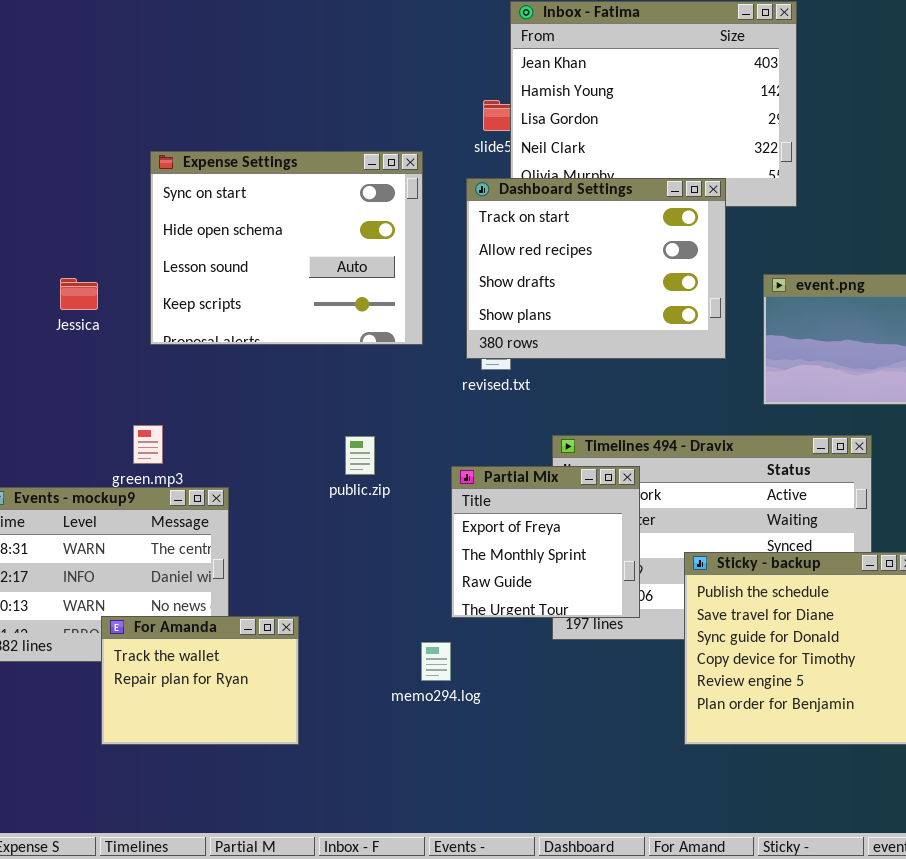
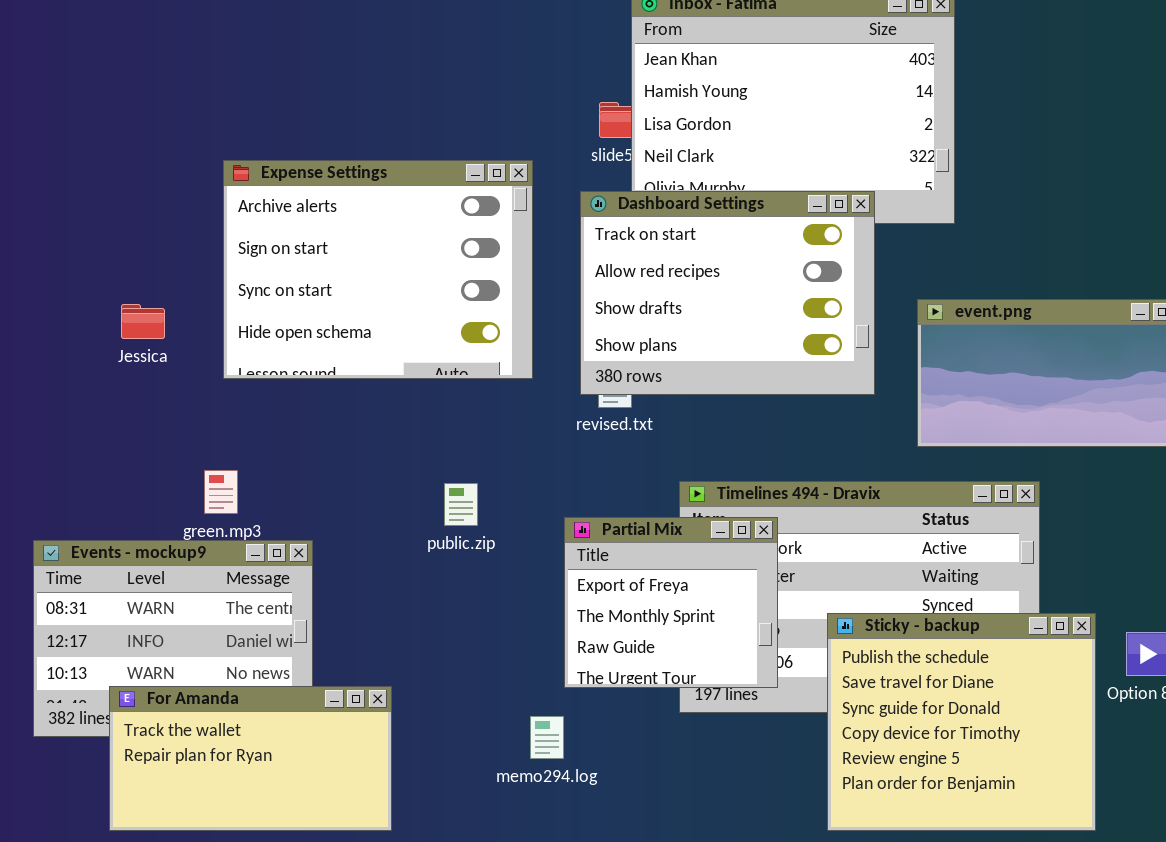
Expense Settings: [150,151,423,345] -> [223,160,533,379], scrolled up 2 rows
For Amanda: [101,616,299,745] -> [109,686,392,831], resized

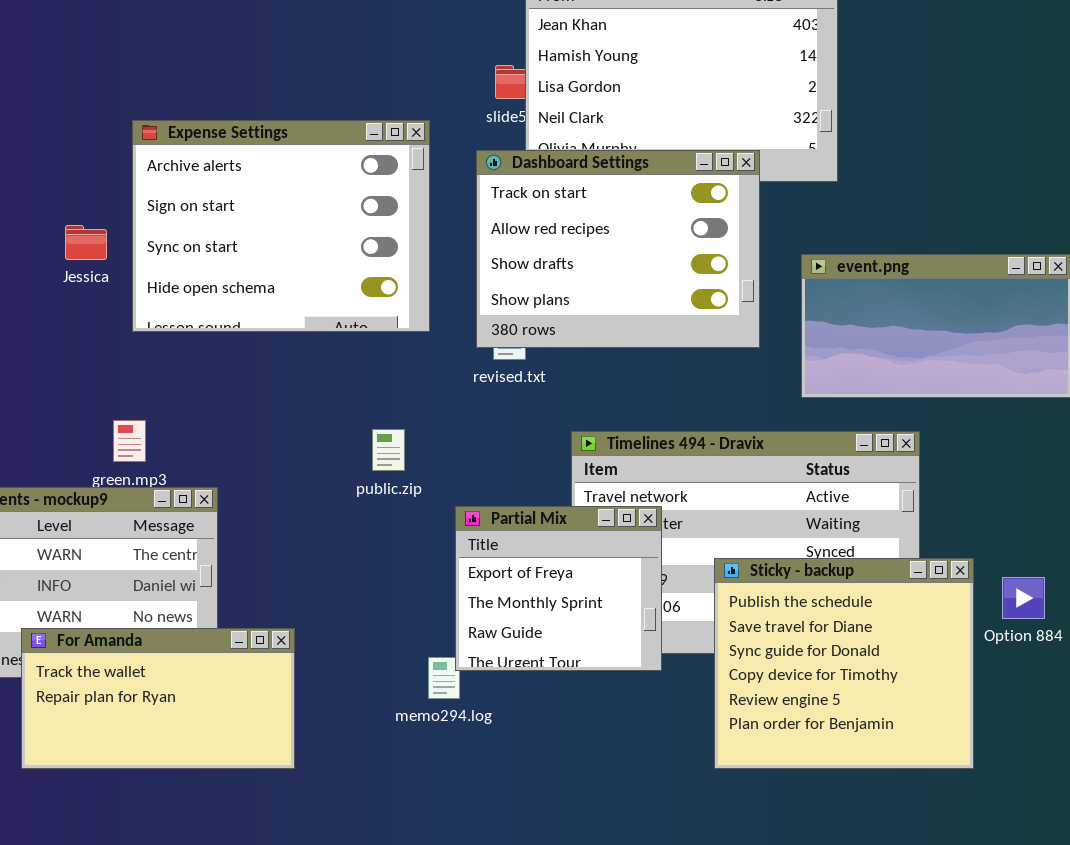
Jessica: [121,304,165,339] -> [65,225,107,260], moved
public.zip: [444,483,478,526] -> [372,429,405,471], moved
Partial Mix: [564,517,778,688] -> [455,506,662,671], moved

__________________________________________________

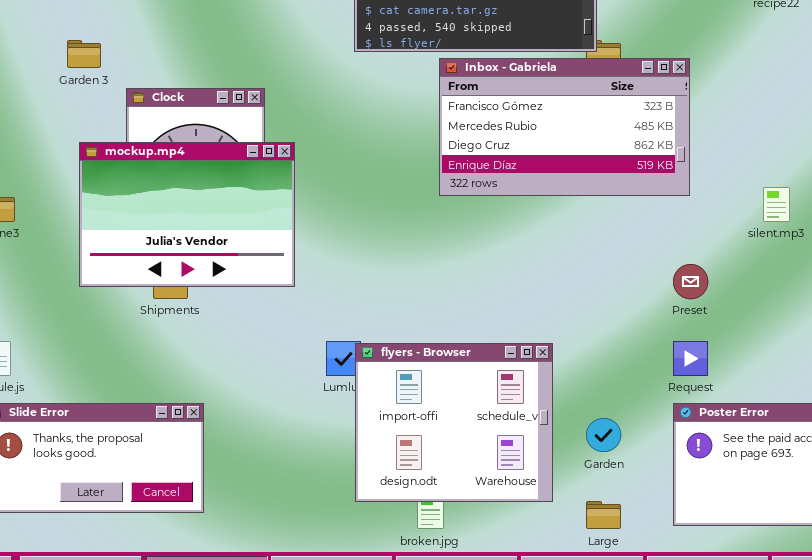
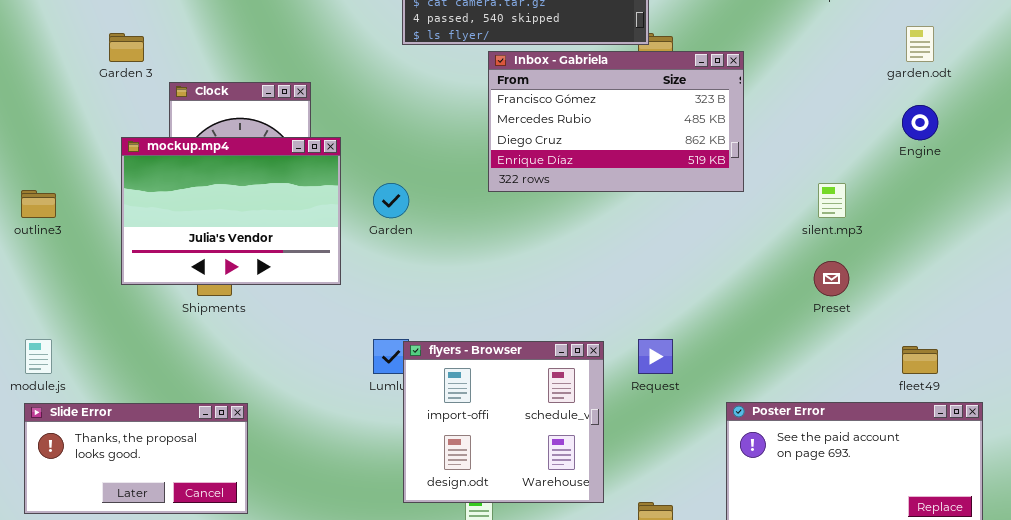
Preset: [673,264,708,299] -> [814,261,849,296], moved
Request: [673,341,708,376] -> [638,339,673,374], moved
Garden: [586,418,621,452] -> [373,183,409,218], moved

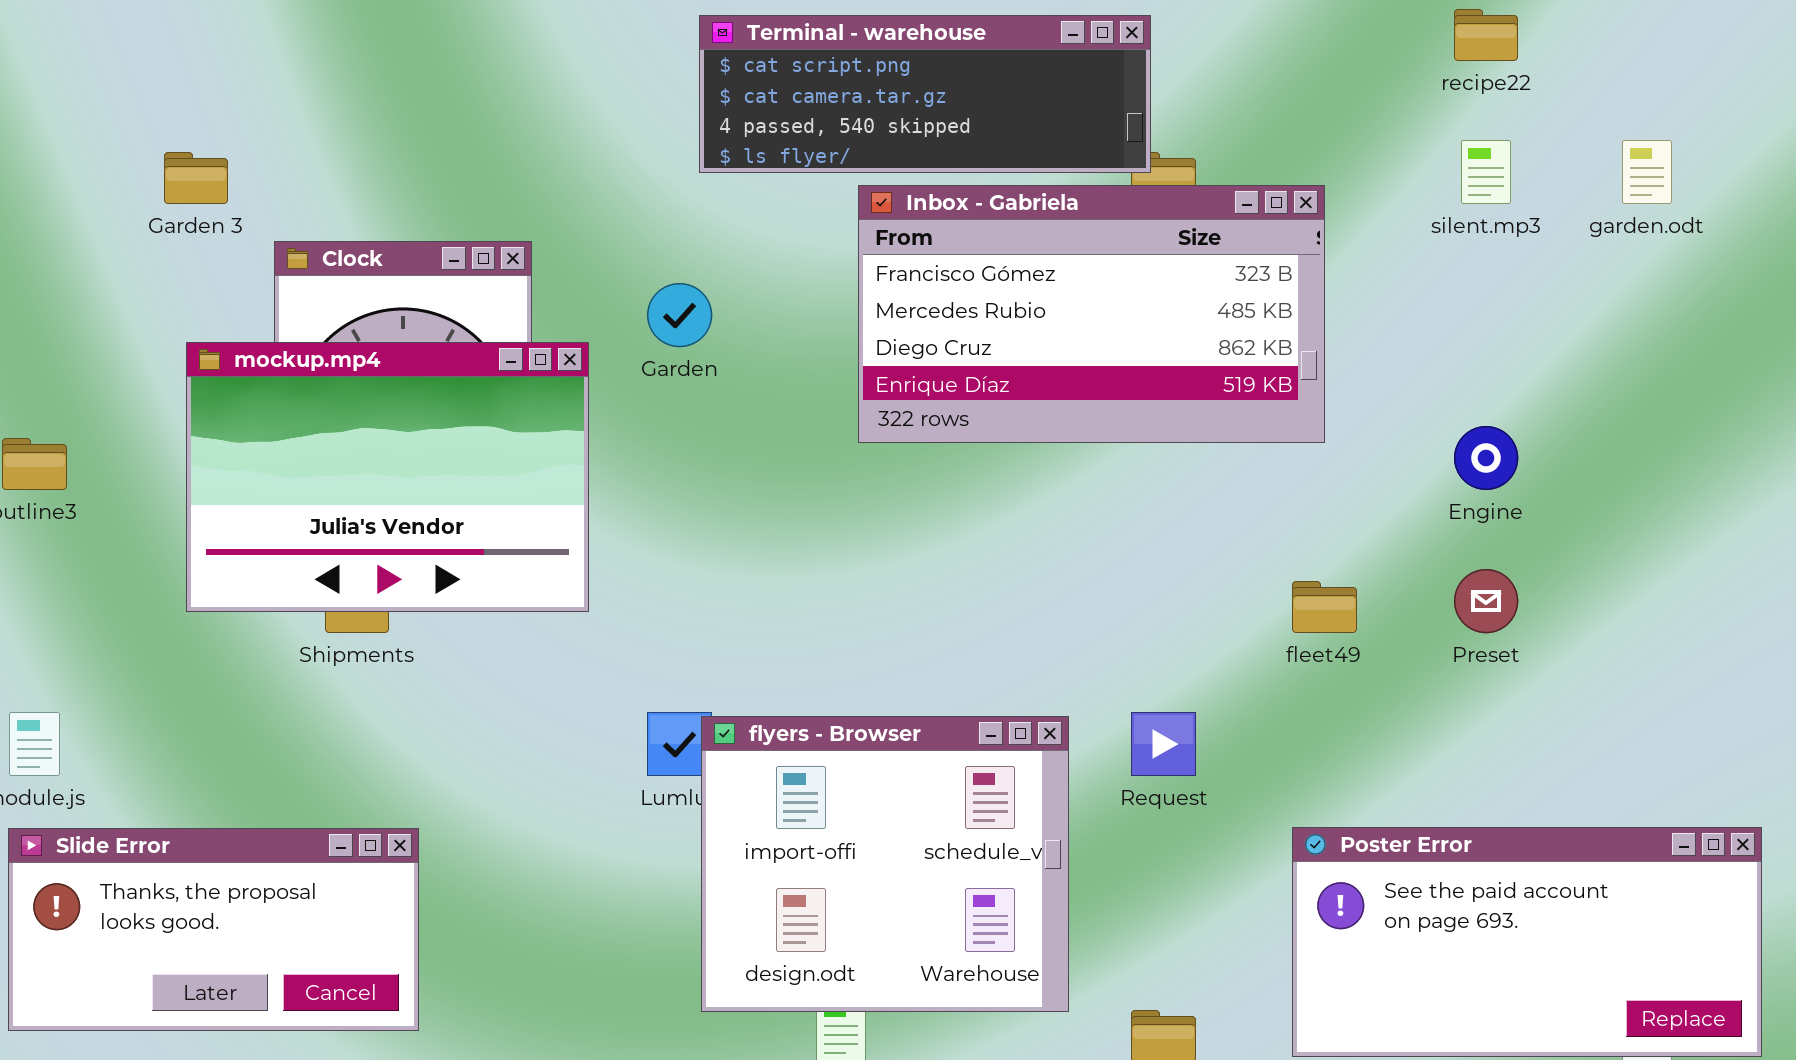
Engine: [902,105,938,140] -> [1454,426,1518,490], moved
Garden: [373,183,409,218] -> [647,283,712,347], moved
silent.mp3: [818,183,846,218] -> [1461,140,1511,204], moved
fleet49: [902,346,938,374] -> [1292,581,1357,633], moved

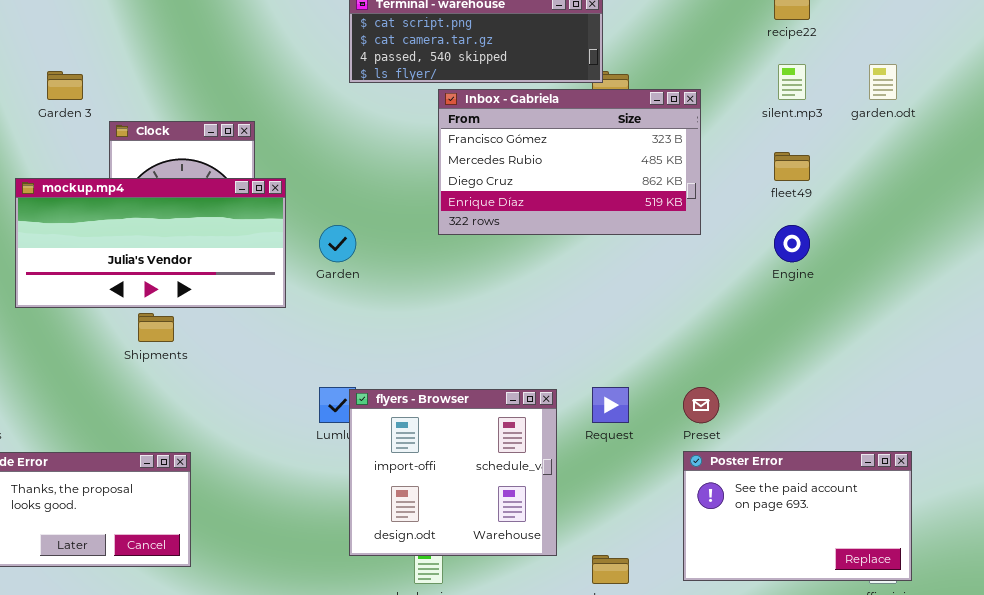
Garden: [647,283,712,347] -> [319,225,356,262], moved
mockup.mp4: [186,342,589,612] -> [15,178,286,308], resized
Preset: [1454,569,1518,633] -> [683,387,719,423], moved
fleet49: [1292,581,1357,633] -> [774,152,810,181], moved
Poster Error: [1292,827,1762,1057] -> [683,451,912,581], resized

__________________________________________________

▸ **Problem statement**
The result should be an exact copy of only the lines above from the one that holds "For Amanda: [101,616,299,745]" through the one that holds "Partial Mix: [564,517,778,688]", both ends included, without pictures.

▸ **Output of the exercise**
For Amanda: [101,616,299,745] -> [109,686,392,831], resized

Jessica: [121,304,165,339] -> [65,225,107,260], moved
public.zip: [444,483,478,526] -> [372,429,405,471], moved
Partial Mix: [564,517,778,688] -> [455,506,662,671], moved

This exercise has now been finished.